═════ Records provided ═════

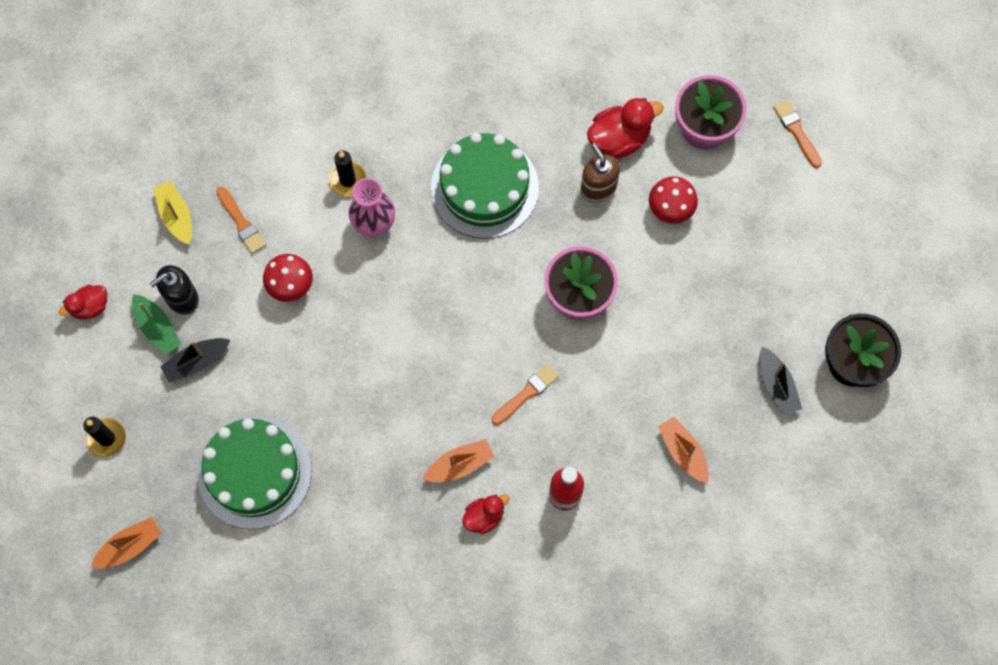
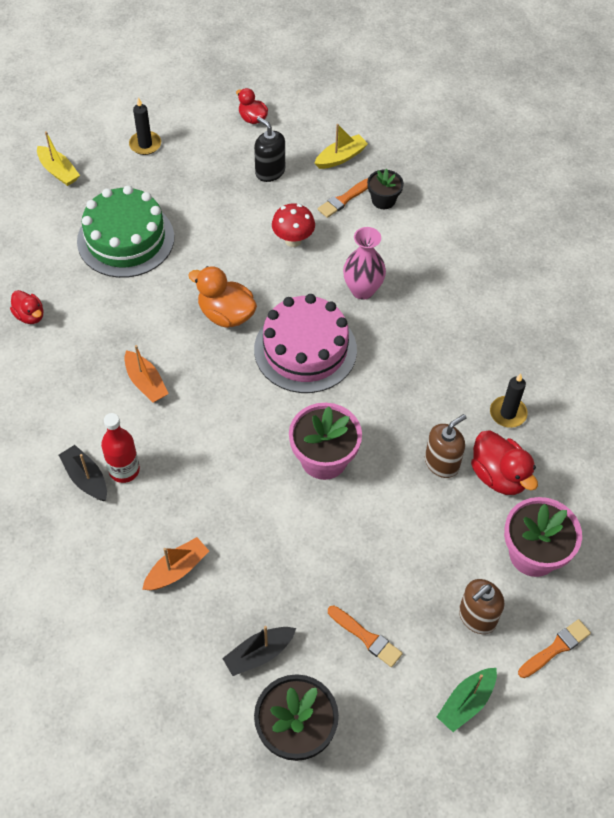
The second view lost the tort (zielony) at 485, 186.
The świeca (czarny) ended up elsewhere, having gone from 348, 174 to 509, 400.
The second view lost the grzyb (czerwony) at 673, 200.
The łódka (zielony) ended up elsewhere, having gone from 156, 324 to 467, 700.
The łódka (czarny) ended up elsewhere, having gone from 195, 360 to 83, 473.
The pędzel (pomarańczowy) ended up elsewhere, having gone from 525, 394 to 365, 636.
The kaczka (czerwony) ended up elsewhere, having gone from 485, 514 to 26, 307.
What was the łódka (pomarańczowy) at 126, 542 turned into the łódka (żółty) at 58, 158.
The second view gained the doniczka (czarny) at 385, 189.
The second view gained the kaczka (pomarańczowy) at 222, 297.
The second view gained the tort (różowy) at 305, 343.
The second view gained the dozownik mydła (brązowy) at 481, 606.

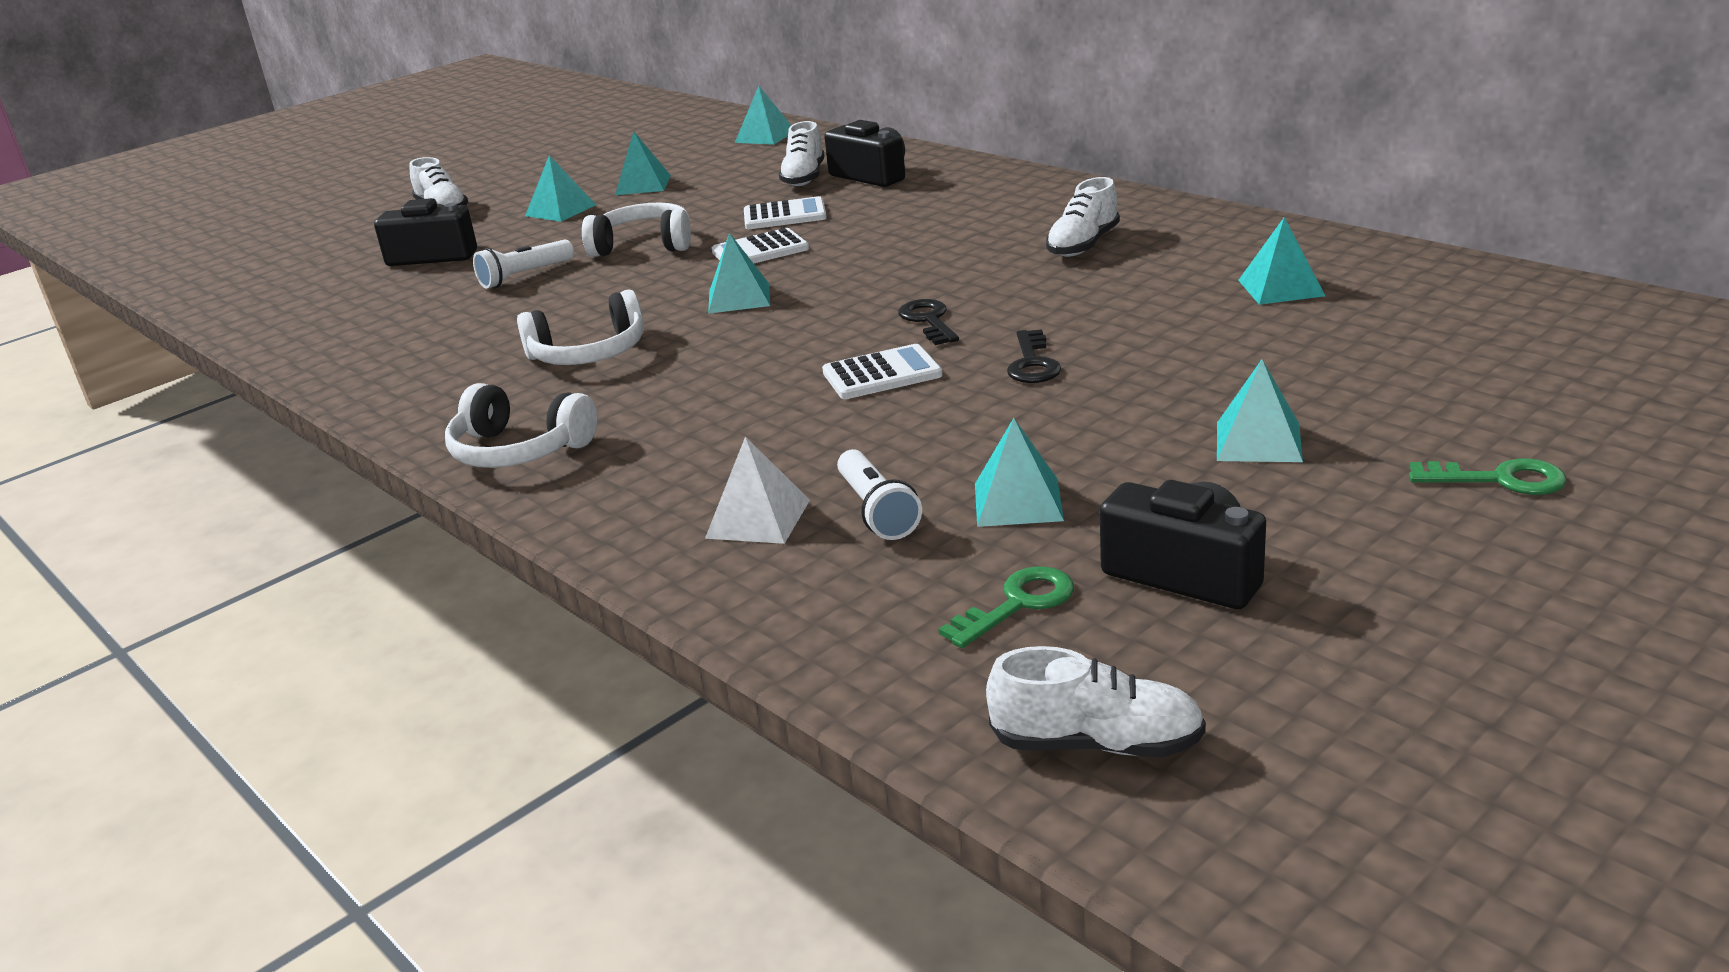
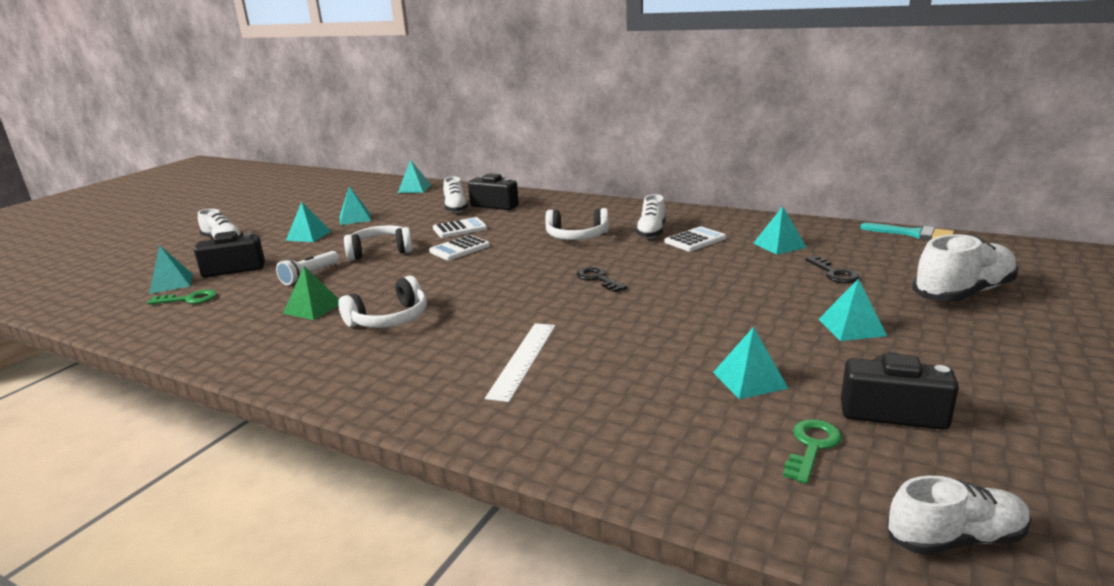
The piramida (turkusowy) ended up elsewhere, having gone from 739, 273 to 170, 269.
The klucz (czarny) ended up elsewhere, having gone from 1034, 356 to 832, 269.
The kalkulator (biały) ended up elsewhere, having gone from 882, 371 to 695, 239.
The słuchawki (biały) ended up elsewhere, having gone from 521, 425 to 577, 224.
The second view lost the piramida (biały) at 757, 490.
The second view lost the latarka (biały) at 879, 494.
The klucz (zielony) ended up elsewhere, having gone from 1487, 477 to 182, 297.
The second view gained the pędzel (turkusowy) at 907, 231.
The second view gained the but (biały) at 965, 268.
The second view gained the piramida (zielony) at 311, 293.
The second view gained the linijka (biały) at 520, 362.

═════

Find the count of lines in the data above where the word "łódka" occurs, and write down only that count.

• [Solution for this problem]
3